+++ RECORDS SHOWN +++
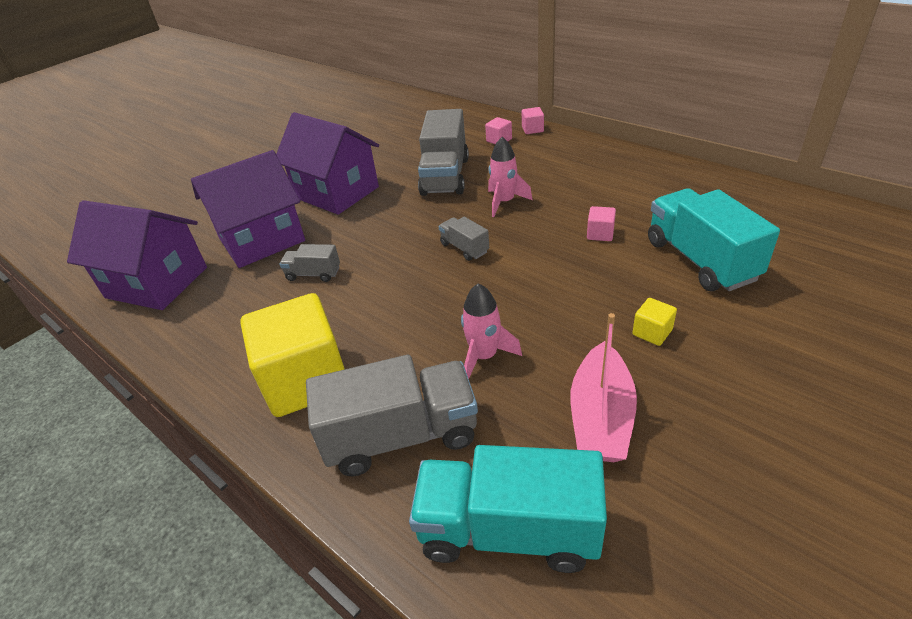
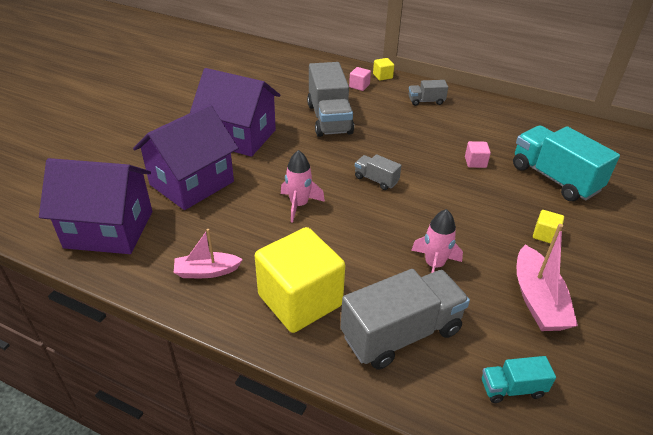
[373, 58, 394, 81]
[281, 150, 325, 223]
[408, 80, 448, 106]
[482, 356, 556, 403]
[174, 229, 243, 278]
+++
WHAT THE TASK ASKS =>
Every line of the records above should be copied exactly, while the pictures are left behind.

RESPONSE =>
[373, 58, 394, 81]
[281, 150, 325, 223]
[408, 80, 448, 106]
[482, 356, 556, 403]
[174, 229, 243, 278]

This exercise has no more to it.